_What you need to do_: Find every line in the records below that contains "blue", and copy it.

Segment Start: Exercise materials

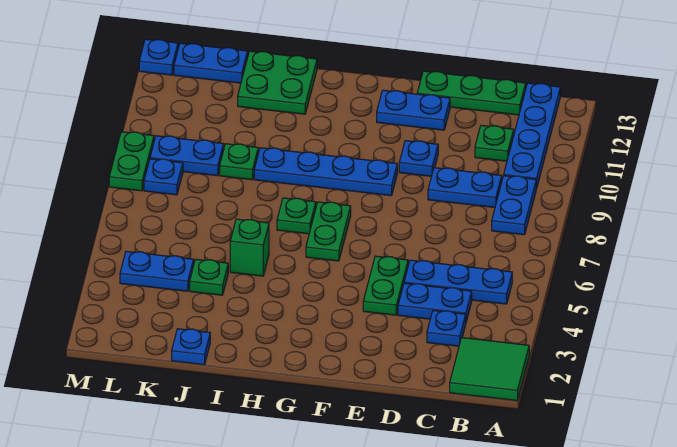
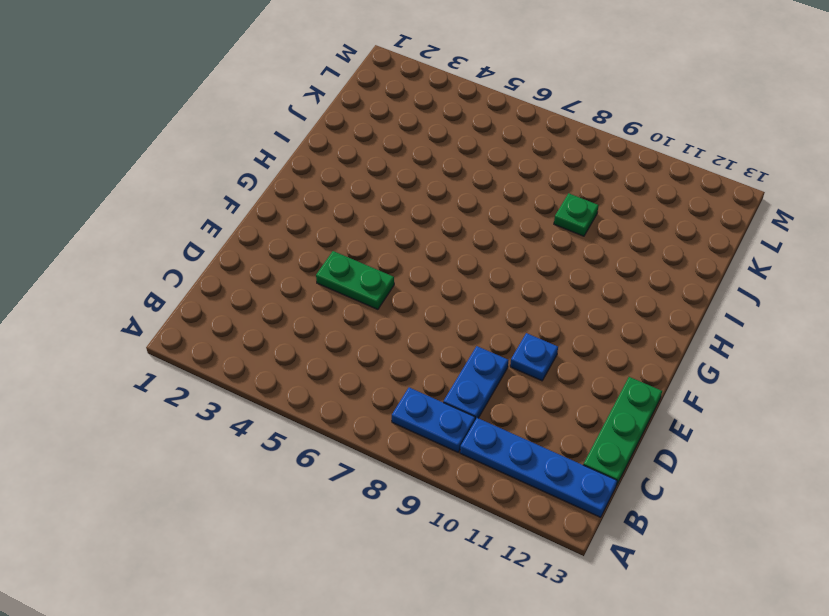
none -> green tile A1:B2 level 1
none -> blue plate B5:D5 level 1
none -> blue plate C3 level 1

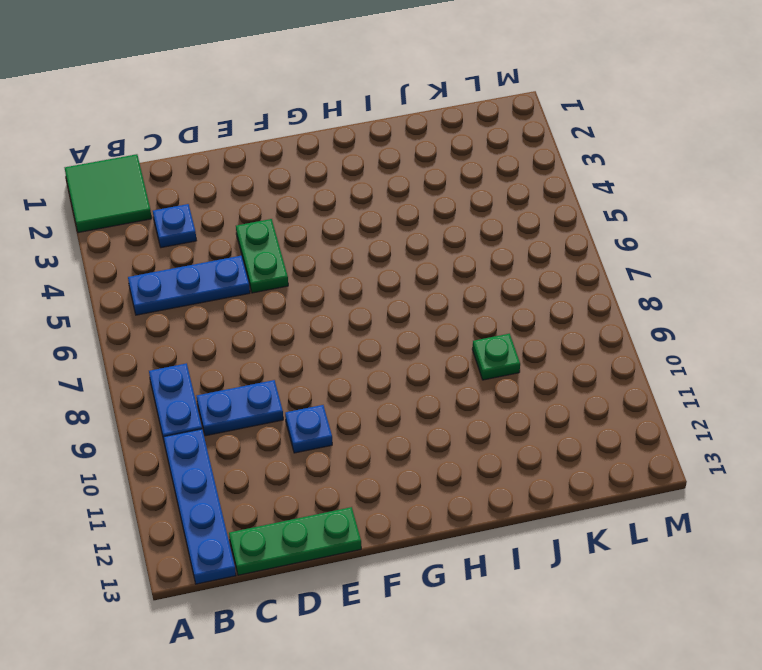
none -> blue plate C4:D4 level 1
none -> green plate C11 level 1
none -> blue plate E12:F12 level 1

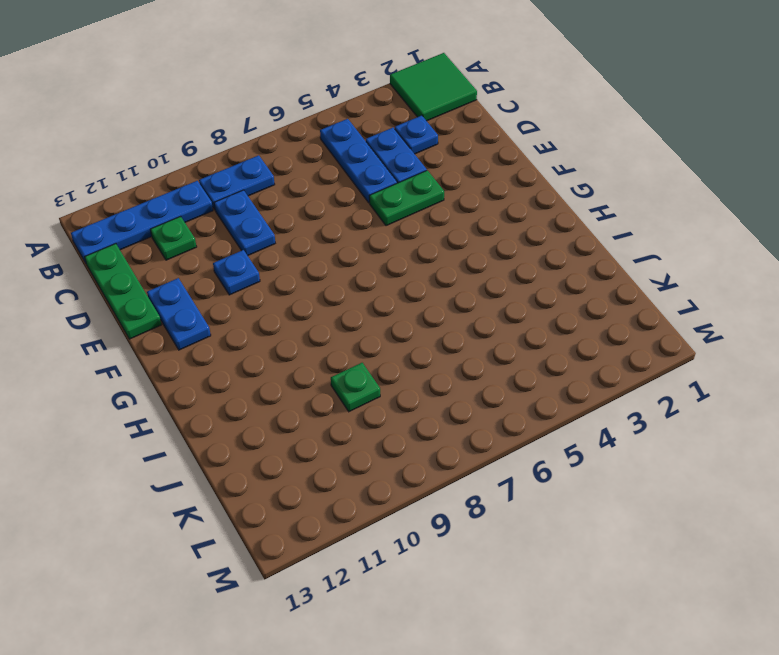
none -> blue plate F9:I9 level 1
none -> green plate G6:G7 level 1
none -> green plate H7 level 1

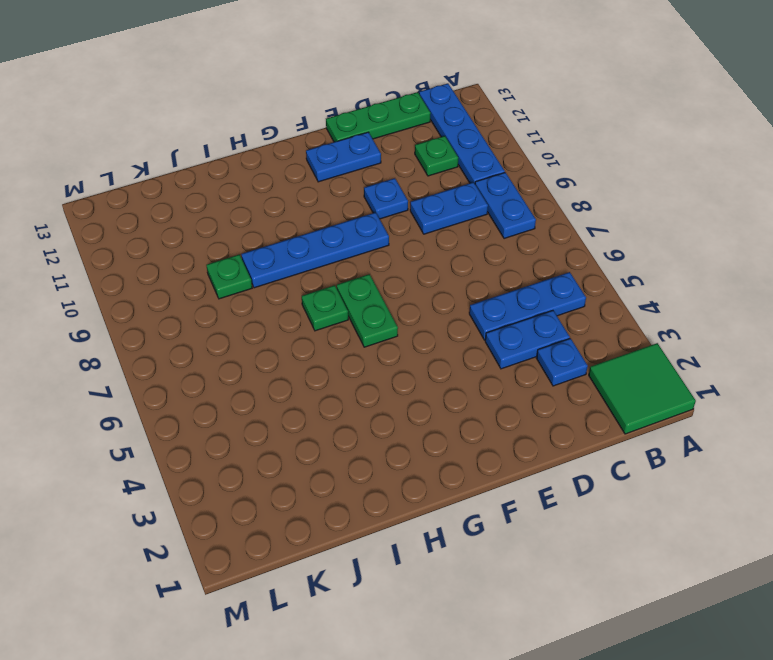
none -> green plate E4:E5 level 1
none -> green brick I5 level 1
none -> green plate I12:J13 level 1

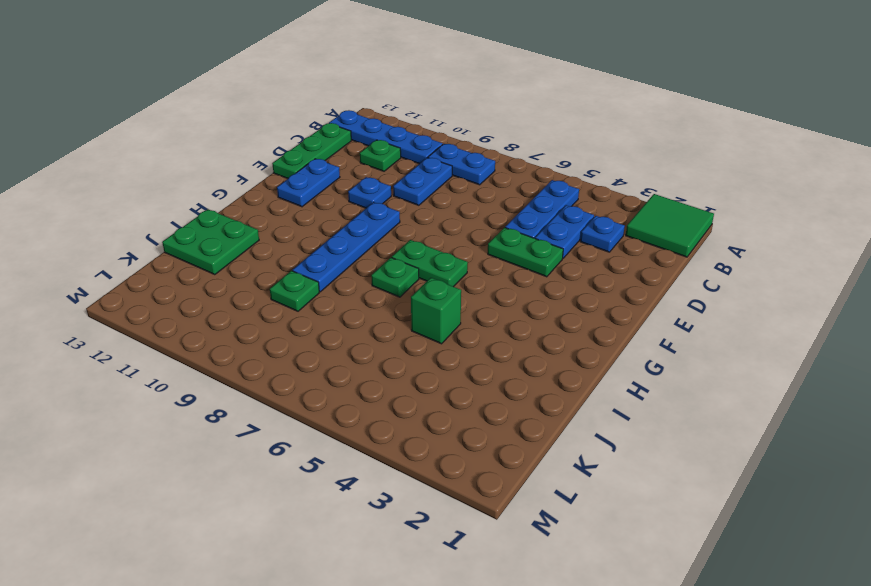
none -> blue plate J1 level 1
none -> green plate J4 level 1
none -> blue plate K4:L4 level 1

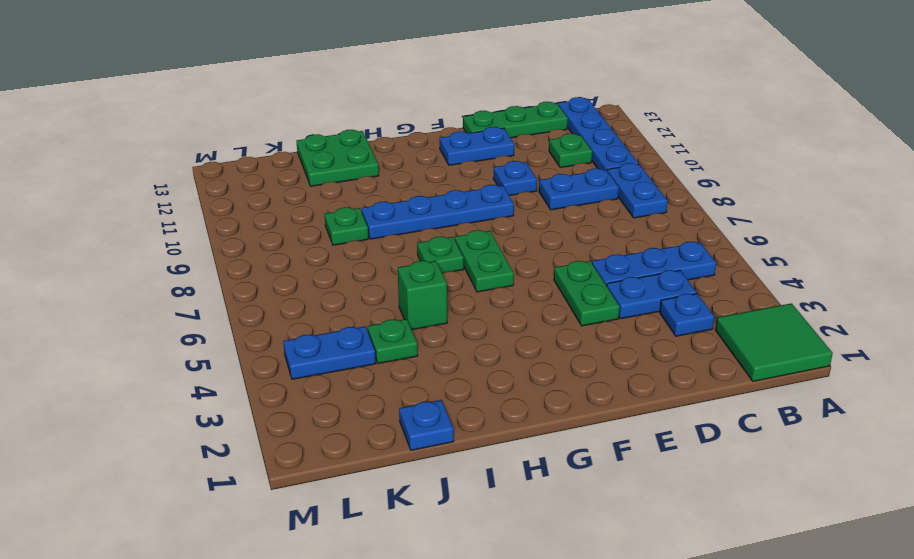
none -> blue plate K9:L9 level 1
none -> blue plate K13:L13 level 1
none -> blue plate L8 level 1

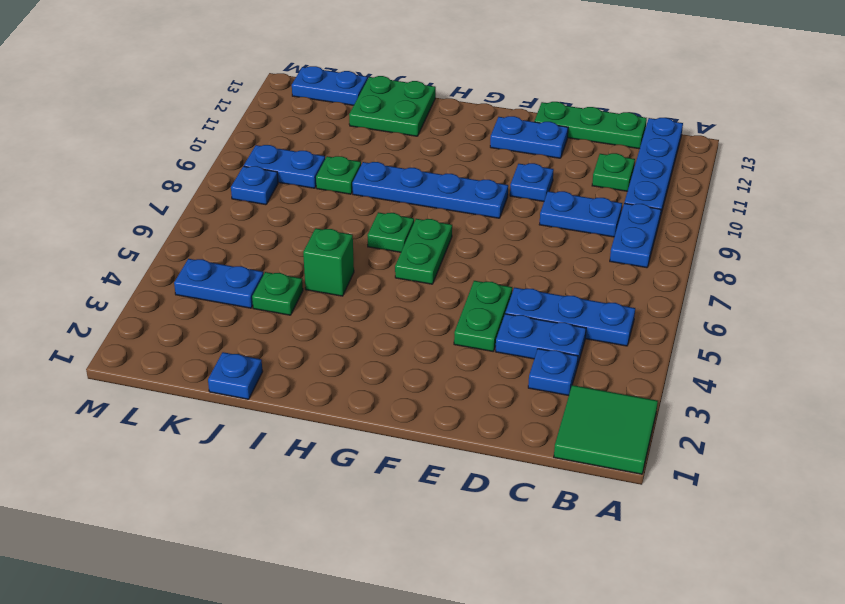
none -> green plate M8:M9 level 1
none -> blue plate M13 level 1

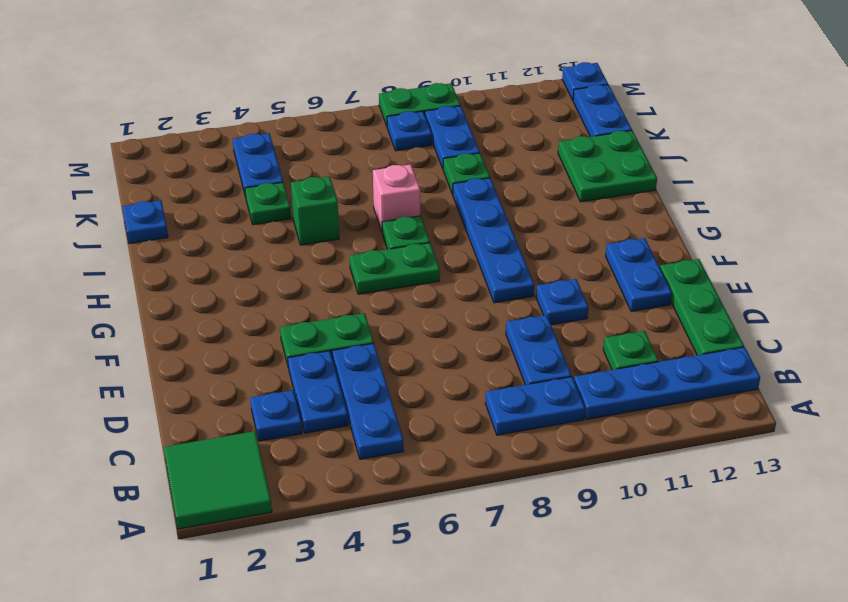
pink brick I7 level 1 -> none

Segment End: Exercise materials

_Solution to this problem_:
none -> blue plate B5:D5 level 1
none -> blue plate C3 level 1
none -> blue plate C4:D4 level 1
none -> blue plate E12:F12 level 1
none -> blue plate F9:I9 level 1
none -> blue plate J1 level 1
none -> blue plate K4:L4 level 1
none -> blue plate K9:L9 level 1
none -> blue plate K13:L13 level 1
none -> blue plate L8 level 1
none -> blue plate M13 level 1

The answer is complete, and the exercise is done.